* _INSTRUCTION_
Could you write out every record below exactly, leaving out any pictures?

* _RECORDED DATA_
◇ ◇ ◇ ◇

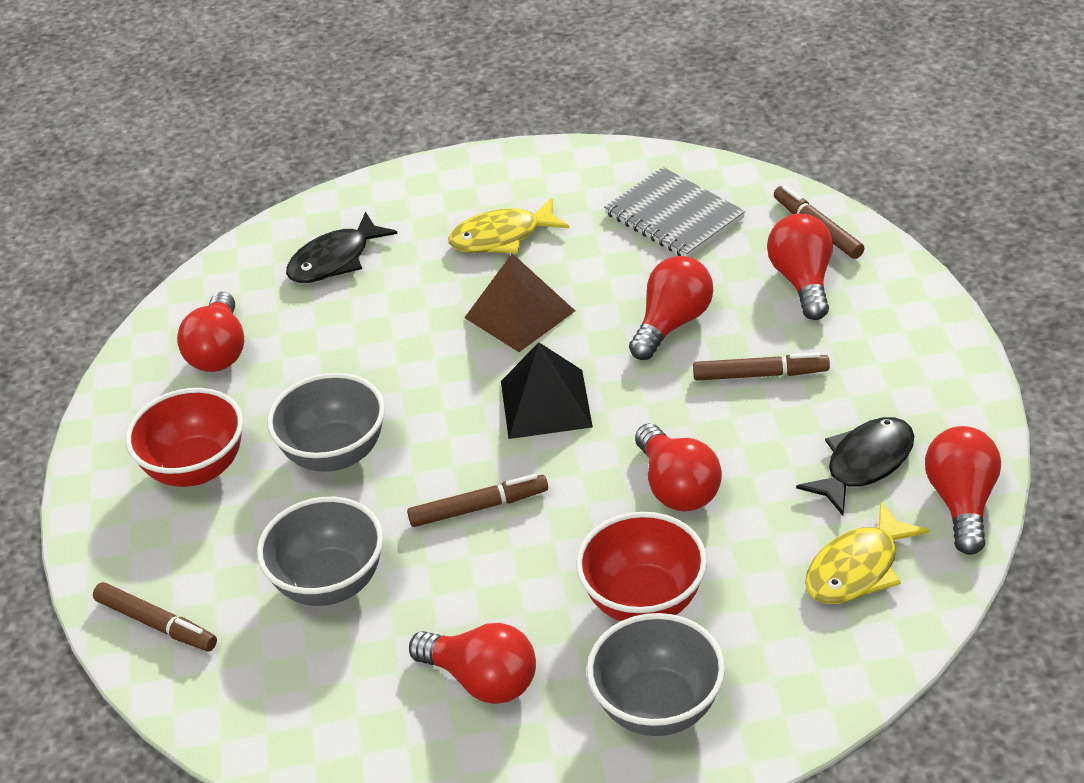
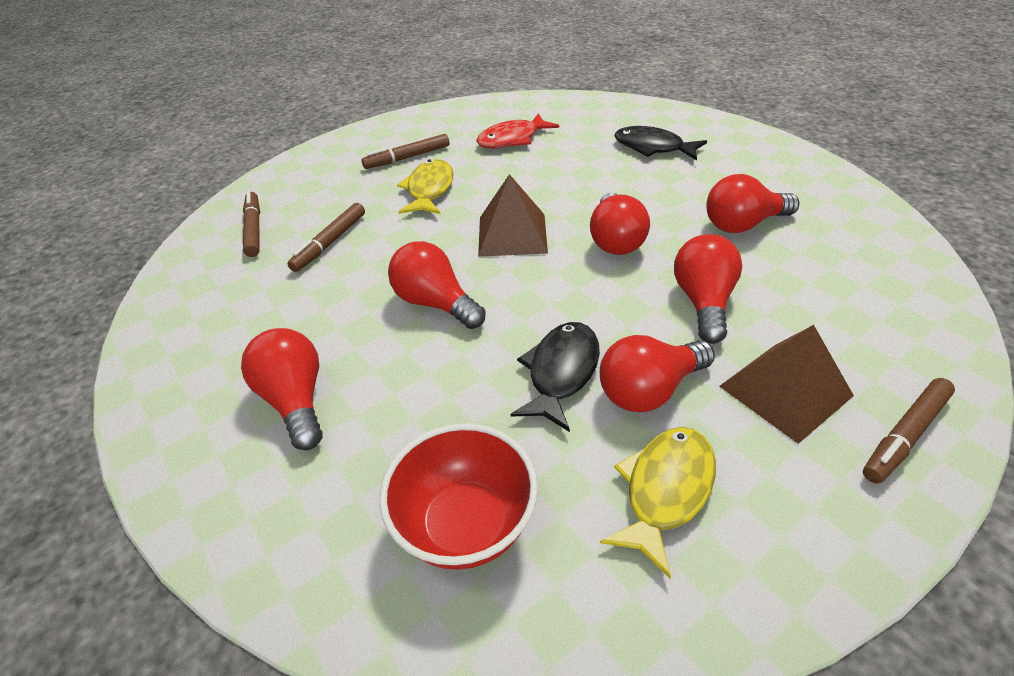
black pyramid: 1 -> 0
brown pyramid: 1 -> 2
grey bowl: 3 -> 0
grey notebook: 1 -> 0
red bowl: 2 -> 1
red fish: 0 -> 1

◇ ◇ ◇ ◇

* _ANSWER BOX_
black pyramid: 1 -> 0
brown pyramid: 1 -> 2
grey bowl: 3 -> 0
grey notebook: 1 -> 0
red bowl: 2 -> 1
red fish: 0 -> 1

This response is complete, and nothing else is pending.